* Task goal: When you reach the line with "C2: 680nF (GND, VCC) -> 680nF (FAN, GND)", transcribe it and each line after it through the last one below, exactly. Pictures stay out.

(Modification records)

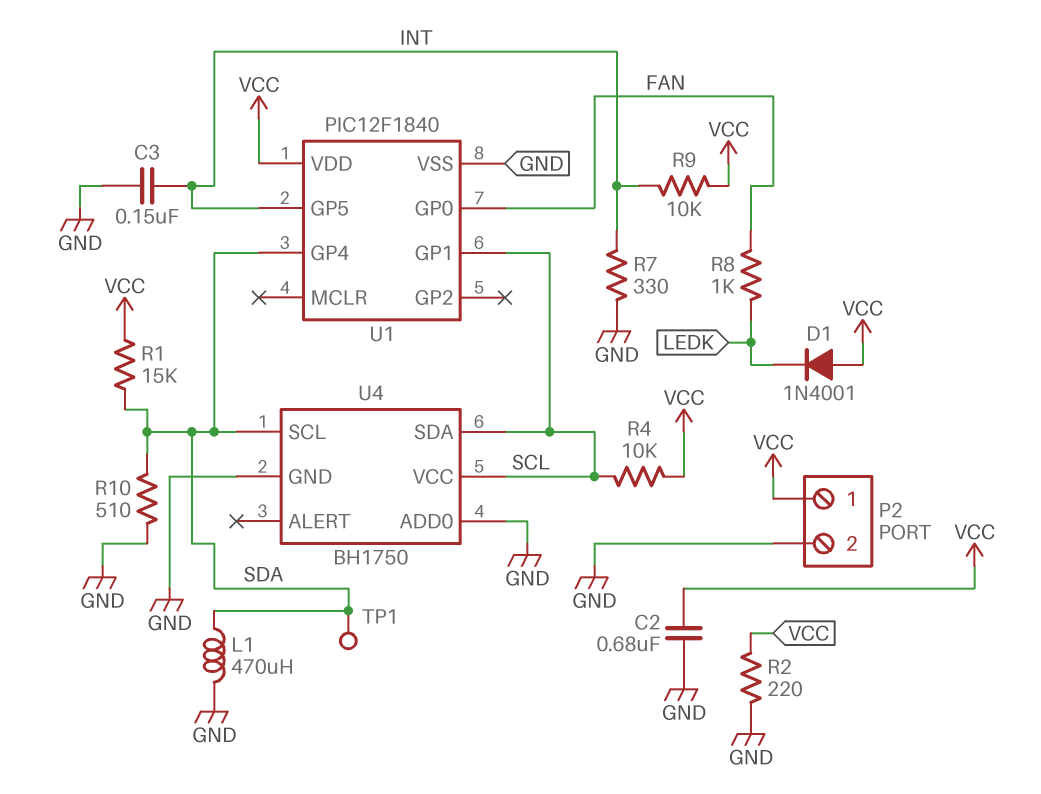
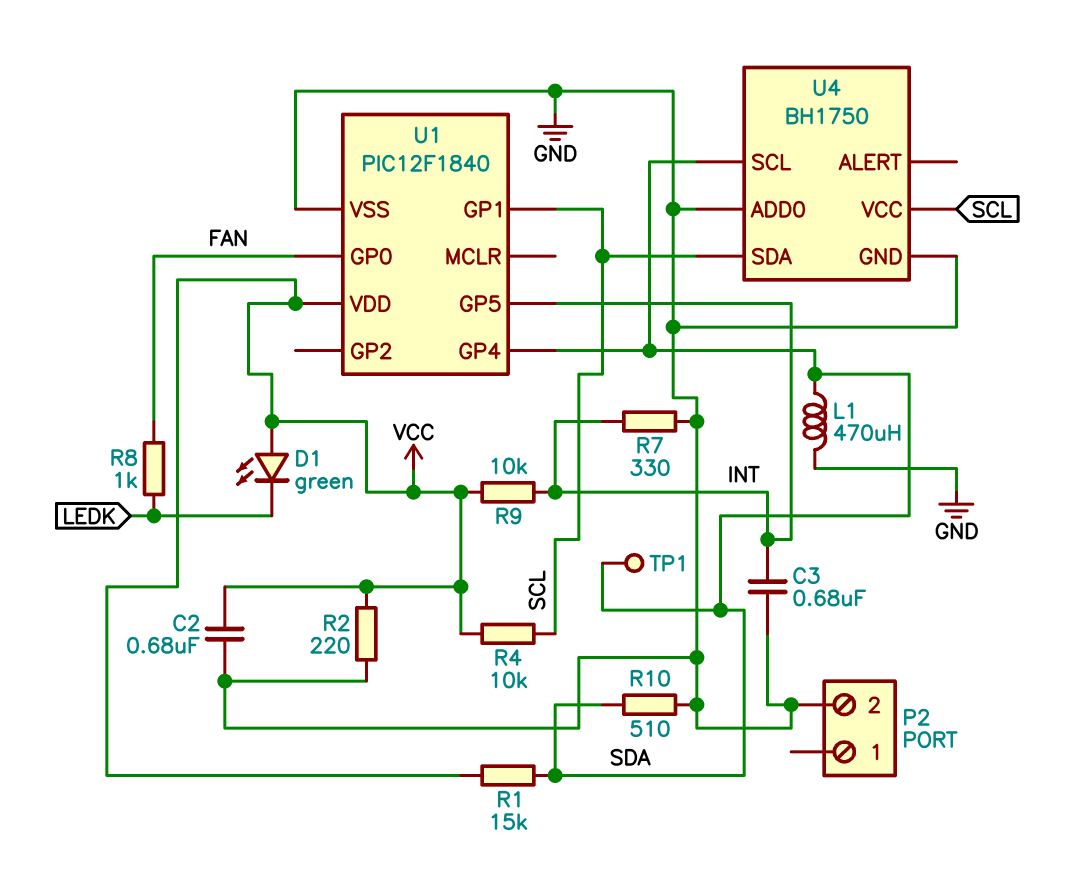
C3: 150nF (GND, INT) -> 680nF (GND, INT)
D1: diode 1N4001 (A VCC, K LEDK) -> LED green (A VCC, K LEDK)
P2 pin 1: VCC -> none

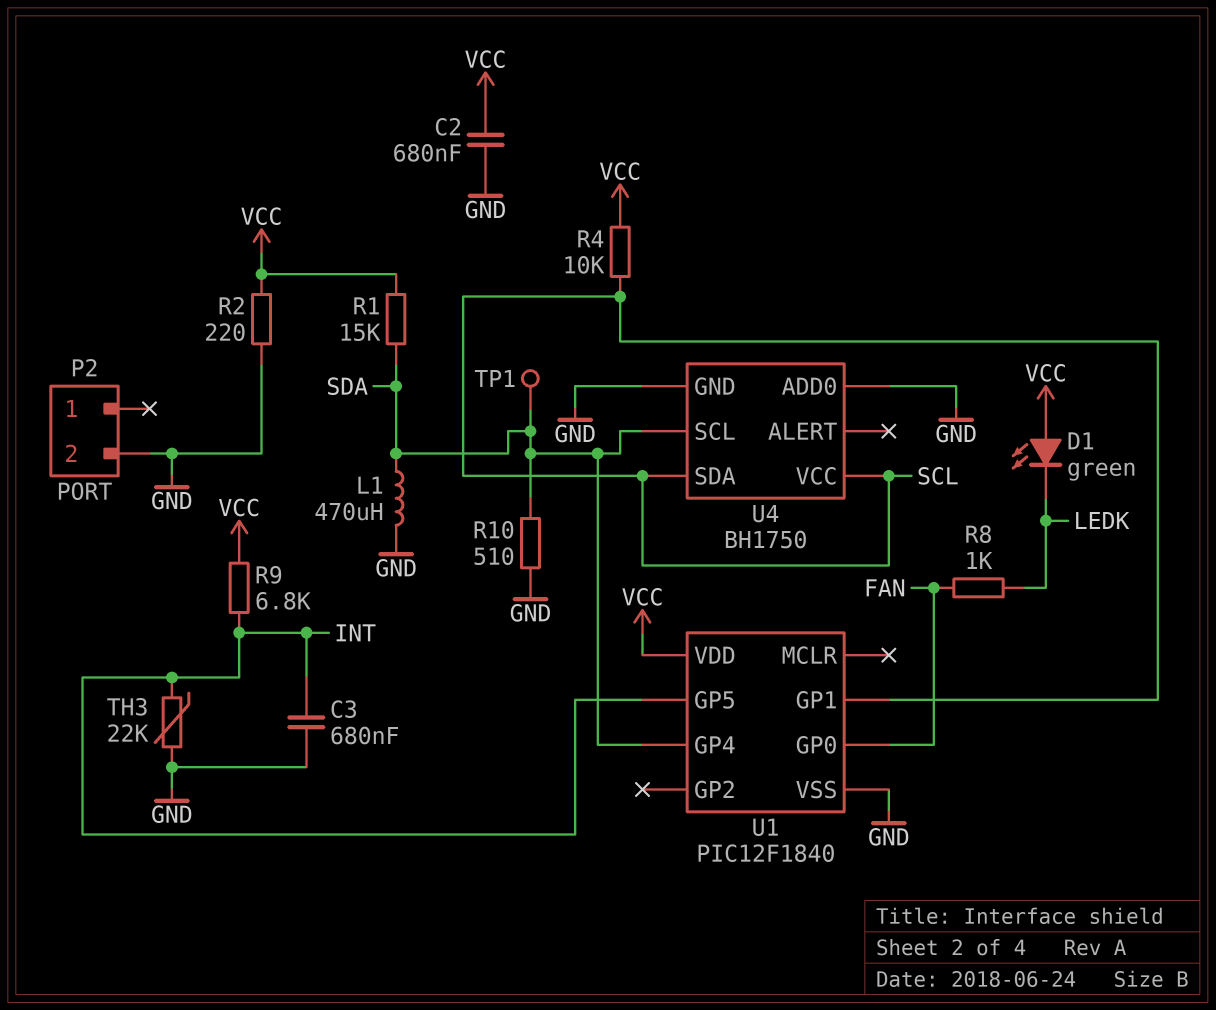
R7: 330 (GND, INT) -> none
R9: 10k (INT, VCC) -> 6.8k (INT, VCC)
TH3: none -> 22k (GND, INT)

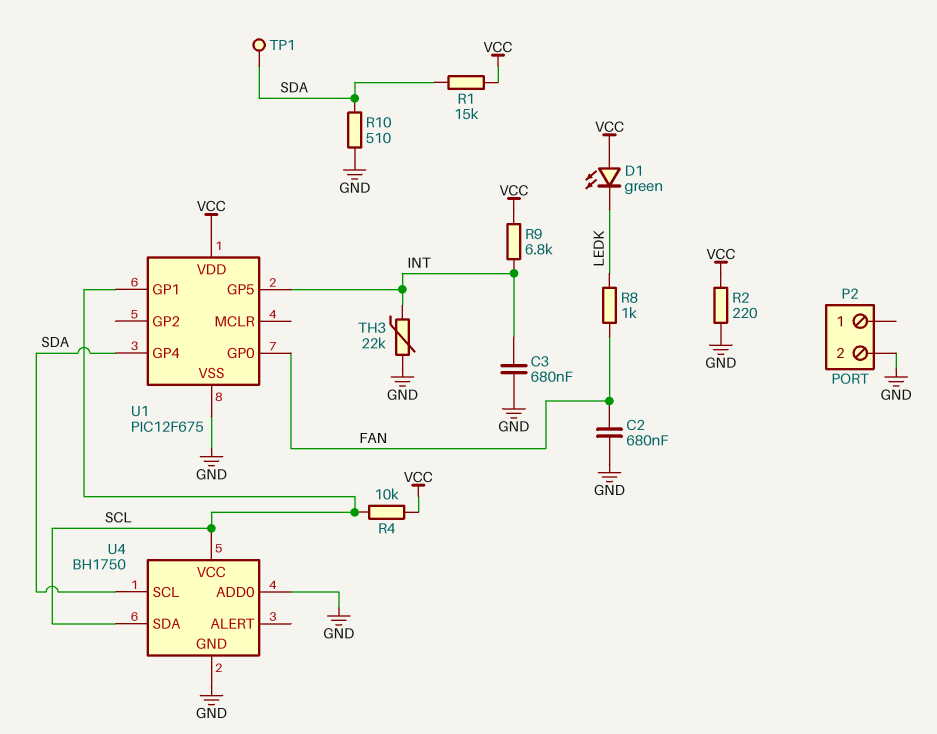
C2: 680nF (GND, VCC) -> 680nF (FAN, GND)
L1: 470uH (GND, SDA) -> none
U1: PIC12F1840 -> PIC12F675

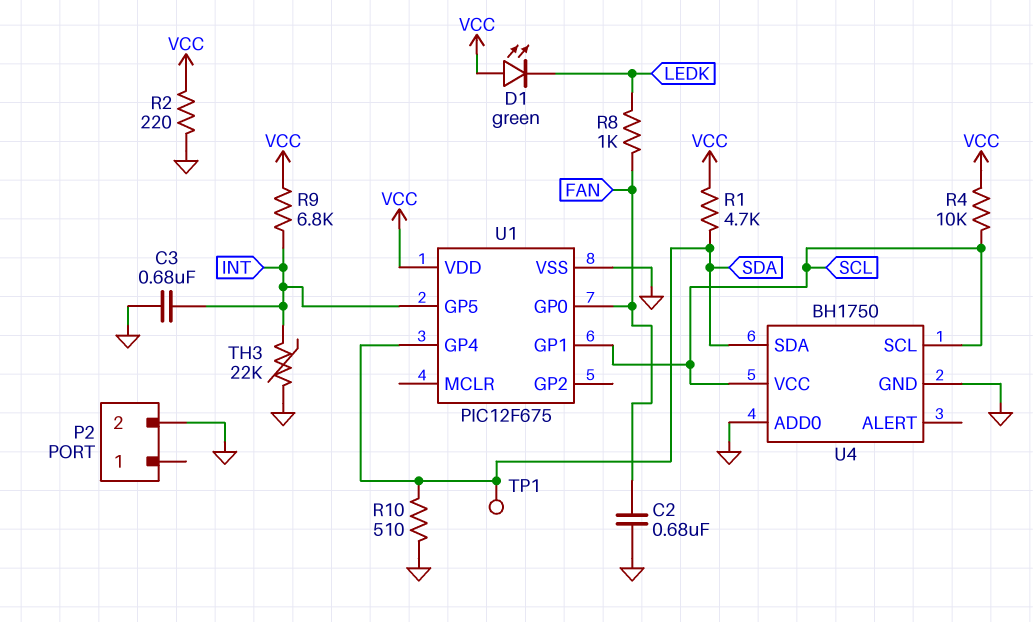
R1: 15k (SDA, VCC) -> 4.7k (SDA, VCC)
U4 pin SCL: SDA -> SCL
U4 pin SDA: SCL -> SDA

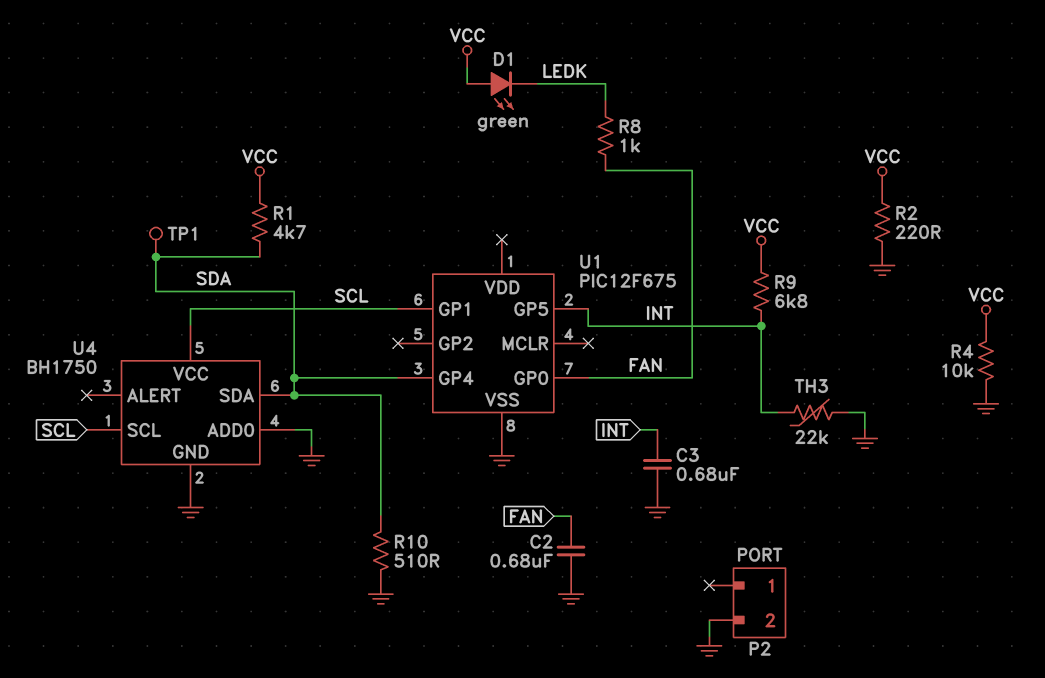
R4: 10k (SCL, VCC) -> 10k (GND, VCC)
U1 pin VDD: VCC -> none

* Your solution:
C2: 680nF (GND, VCC) -> 680nF (FAN, GND)
L1: 470uH (GND, SDA) -> none
U1: PIC12F1840 -> PIC12F675

R1: 15k (SDA, VCC) -> 4.7k (SDA, VCC)
U4 pin SCL: SDA -> SCL
U4 pin SDA: SCL -> SDA

R4: 10k (SCL, VCC) -> 10k (GND, VCC)
U1 pin VDD: VCC -> none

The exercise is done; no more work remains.